What you give must be the lines from the one containing "none -> brown plate C6 level 1" through the last line of the listing below, exactly, with nothing else and no pictures.

--- --- ---

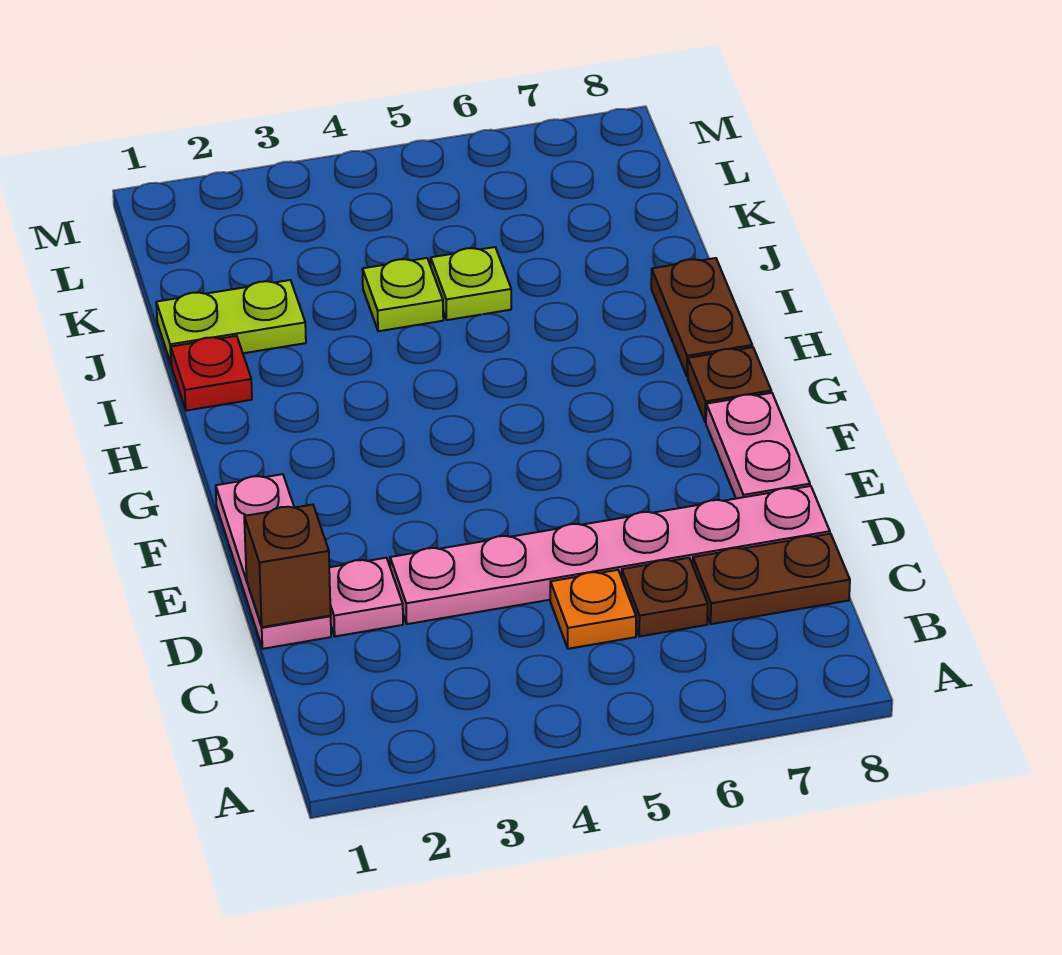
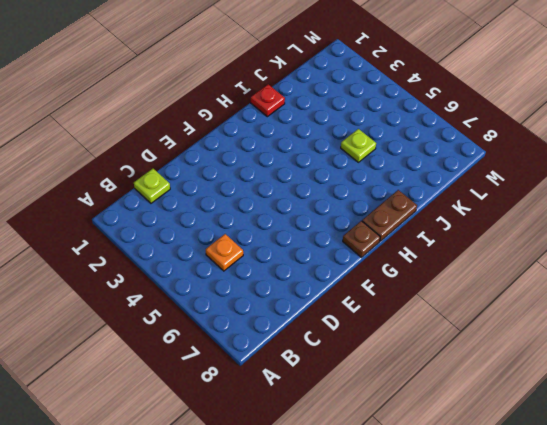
lime plate C1 level 1 -> lime plate J4 level 1
none -> brown plate C6 level 1
none -> brown plate C7:C8 level 1
none -> pink plate D1:F1 level 1

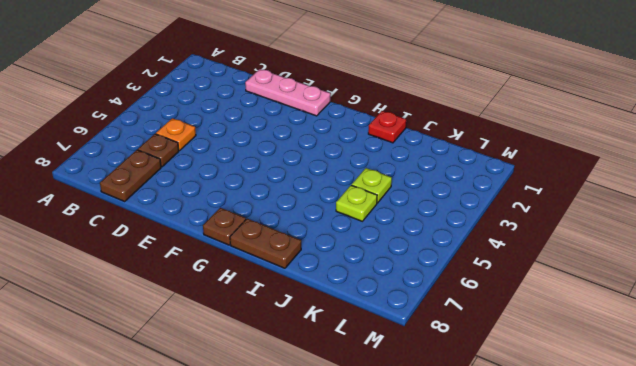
none -> pink plate D2 level 1
none -> pink plate D3:D8 level 1
none -> pink plate E8:F8 level 1

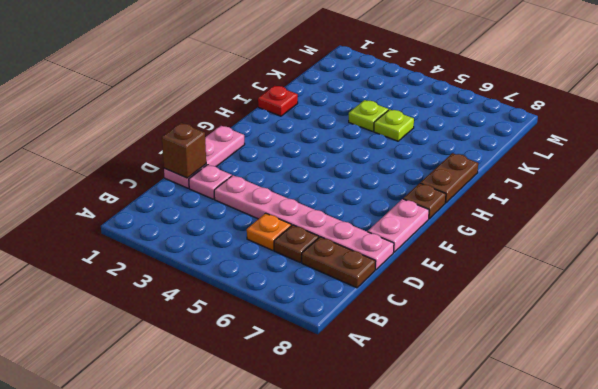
none -> lime plate J1:J2 level 1

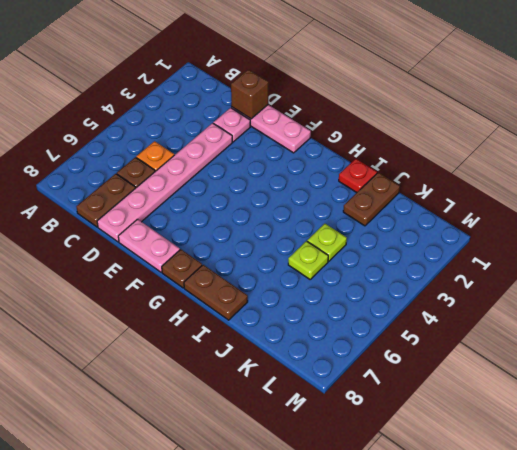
brown plate J1:J2 level 1 -> lime plate J1:J2 level 1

--- --- ---

### Result of the task
none -> brown plate C6 level 1
none -> brown plate C7:C8 level 1
none -> pink plate D1:F1 level 1

none -> pink plate D2 level 1
none -> pink plate D3:D8 level 1
none -> pink plate E8:F8 level 1

none -> lime plate J1:J2 level 1

brown plate J1:J2 level 1 -> lime plate J1:J2 level 1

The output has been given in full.